[Stored data]

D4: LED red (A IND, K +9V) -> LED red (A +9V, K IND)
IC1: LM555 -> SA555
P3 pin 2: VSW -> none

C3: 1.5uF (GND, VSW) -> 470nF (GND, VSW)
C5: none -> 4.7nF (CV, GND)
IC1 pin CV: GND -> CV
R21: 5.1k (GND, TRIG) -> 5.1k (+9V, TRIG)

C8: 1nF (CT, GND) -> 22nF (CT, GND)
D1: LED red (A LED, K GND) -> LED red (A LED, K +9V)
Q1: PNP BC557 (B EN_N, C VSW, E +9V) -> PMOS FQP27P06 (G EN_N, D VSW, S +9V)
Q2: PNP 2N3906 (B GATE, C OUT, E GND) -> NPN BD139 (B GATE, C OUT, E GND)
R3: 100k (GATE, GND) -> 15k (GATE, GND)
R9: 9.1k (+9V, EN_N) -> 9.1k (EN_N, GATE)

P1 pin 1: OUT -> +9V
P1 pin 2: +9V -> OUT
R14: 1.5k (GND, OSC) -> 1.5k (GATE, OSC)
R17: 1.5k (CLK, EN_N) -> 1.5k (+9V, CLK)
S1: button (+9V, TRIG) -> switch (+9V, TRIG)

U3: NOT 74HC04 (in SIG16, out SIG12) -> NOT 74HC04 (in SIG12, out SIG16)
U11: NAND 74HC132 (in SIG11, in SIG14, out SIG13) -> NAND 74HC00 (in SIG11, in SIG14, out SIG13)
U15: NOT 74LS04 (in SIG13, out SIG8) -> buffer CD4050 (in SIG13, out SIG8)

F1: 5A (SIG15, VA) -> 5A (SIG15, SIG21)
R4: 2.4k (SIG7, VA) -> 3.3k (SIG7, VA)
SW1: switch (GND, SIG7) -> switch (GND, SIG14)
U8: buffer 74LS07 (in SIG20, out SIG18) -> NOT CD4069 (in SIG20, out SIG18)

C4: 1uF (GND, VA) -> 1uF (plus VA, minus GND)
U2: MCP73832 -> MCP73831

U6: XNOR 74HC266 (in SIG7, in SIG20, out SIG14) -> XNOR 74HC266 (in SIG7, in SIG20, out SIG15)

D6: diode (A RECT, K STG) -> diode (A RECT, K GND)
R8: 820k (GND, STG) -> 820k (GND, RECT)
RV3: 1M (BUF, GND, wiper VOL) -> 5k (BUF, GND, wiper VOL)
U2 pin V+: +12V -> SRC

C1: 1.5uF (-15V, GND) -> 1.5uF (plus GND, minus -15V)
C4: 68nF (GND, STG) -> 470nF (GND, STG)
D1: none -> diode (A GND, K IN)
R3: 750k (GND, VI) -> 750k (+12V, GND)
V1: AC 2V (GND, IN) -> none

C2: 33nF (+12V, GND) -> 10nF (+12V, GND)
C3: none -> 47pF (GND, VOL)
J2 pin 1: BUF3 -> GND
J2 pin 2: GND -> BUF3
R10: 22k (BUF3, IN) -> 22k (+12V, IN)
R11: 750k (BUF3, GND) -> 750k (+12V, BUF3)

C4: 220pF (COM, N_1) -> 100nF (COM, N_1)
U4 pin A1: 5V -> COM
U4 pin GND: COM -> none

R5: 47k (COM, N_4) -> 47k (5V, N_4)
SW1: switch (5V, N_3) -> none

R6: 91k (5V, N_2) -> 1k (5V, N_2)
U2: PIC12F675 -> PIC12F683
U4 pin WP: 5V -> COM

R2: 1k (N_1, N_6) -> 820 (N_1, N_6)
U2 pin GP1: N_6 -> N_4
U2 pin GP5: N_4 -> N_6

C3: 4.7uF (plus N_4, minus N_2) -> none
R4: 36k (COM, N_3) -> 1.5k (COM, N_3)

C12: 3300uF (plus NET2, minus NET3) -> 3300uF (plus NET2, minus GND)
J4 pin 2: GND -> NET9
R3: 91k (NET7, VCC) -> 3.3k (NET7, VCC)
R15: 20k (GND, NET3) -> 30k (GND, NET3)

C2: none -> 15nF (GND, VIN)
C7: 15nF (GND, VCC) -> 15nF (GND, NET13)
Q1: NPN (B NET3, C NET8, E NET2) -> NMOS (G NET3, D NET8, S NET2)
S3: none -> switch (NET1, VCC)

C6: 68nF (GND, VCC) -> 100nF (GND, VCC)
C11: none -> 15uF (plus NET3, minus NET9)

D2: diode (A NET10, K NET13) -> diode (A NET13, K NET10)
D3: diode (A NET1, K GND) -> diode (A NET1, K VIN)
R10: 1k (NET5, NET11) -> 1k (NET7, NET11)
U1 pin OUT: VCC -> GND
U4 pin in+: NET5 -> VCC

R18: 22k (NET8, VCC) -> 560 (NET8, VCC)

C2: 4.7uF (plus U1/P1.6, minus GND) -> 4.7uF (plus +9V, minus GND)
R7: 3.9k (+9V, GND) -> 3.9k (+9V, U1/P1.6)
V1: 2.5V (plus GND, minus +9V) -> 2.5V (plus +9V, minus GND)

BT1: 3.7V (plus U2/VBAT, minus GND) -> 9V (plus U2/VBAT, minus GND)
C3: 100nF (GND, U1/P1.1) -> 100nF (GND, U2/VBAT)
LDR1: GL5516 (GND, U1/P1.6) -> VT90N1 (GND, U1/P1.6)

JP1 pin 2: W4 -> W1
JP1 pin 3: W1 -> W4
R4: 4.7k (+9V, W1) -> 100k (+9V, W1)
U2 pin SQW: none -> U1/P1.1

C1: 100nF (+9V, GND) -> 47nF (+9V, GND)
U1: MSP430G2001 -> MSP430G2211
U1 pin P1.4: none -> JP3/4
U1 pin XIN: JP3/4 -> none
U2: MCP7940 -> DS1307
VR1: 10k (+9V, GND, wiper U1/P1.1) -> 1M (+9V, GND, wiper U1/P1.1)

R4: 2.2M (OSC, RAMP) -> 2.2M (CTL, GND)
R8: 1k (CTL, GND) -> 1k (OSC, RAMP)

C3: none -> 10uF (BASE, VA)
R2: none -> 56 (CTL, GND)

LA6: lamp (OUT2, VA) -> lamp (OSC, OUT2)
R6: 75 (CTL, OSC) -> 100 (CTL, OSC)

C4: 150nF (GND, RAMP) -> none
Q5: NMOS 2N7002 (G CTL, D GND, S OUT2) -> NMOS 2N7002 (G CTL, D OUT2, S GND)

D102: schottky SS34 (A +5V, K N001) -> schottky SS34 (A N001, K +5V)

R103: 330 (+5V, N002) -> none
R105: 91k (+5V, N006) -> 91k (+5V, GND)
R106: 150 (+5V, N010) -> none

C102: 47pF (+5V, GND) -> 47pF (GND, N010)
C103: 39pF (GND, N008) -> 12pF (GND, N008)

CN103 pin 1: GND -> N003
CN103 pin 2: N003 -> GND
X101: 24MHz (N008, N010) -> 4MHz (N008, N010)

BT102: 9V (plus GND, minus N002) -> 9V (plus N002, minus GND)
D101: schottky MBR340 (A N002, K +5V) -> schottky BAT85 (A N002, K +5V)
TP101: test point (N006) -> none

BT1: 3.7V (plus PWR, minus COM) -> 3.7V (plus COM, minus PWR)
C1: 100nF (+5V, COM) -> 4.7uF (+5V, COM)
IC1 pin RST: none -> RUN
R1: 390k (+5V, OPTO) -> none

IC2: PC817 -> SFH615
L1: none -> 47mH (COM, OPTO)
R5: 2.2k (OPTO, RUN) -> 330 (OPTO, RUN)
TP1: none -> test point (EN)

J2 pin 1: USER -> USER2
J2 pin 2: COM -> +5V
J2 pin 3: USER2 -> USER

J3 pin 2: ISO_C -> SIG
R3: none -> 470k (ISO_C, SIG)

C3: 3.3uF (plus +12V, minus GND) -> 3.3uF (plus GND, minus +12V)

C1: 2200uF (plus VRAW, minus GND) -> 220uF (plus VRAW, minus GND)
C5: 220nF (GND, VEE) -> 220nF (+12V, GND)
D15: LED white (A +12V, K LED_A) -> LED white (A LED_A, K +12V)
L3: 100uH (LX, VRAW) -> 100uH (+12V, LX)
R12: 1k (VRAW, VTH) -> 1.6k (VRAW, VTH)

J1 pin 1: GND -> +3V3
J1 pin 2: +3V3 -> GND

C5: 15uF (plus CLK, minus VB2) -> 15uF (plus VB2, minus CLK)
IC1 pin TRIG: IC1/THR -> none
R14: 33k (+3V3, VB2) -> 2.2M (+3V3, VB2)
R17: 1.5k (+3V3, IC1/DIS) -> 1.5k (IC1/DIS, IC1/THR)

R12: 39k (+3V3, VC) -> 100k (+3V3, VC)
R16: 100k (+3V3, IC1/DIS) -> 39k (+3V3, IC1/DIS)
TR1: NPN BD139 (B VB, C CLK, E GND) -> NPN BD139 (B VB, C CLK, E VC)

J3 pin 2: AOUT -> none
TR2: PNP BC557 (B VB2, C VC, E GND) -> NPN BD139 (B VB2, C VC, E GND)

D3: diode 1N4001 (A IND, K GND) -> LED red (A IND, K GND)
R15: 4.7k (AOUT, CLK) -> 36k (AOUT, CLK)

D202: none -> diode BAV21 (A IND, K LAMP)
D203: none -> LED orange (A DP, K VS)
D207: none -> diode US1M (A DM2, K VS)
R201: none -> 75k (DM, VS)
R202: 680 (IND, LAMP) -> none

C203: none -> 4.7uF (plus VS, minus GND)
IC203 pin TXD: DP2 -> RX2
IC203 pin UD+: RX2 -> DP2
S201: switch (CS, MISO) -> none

▶ _EXERCISE REQUIREMENTS_:
Repeat, without changes, every line from the one that contains "IC203 pin TXD: DP2 -> RX2" through the final line of the data.

▶ _RESPONSE AREA_:
IC203 pin TXD: DP2 -> RX2
IC203 pin UD+: RX2 -> DP2
S201: switch (CS, MISO) -> none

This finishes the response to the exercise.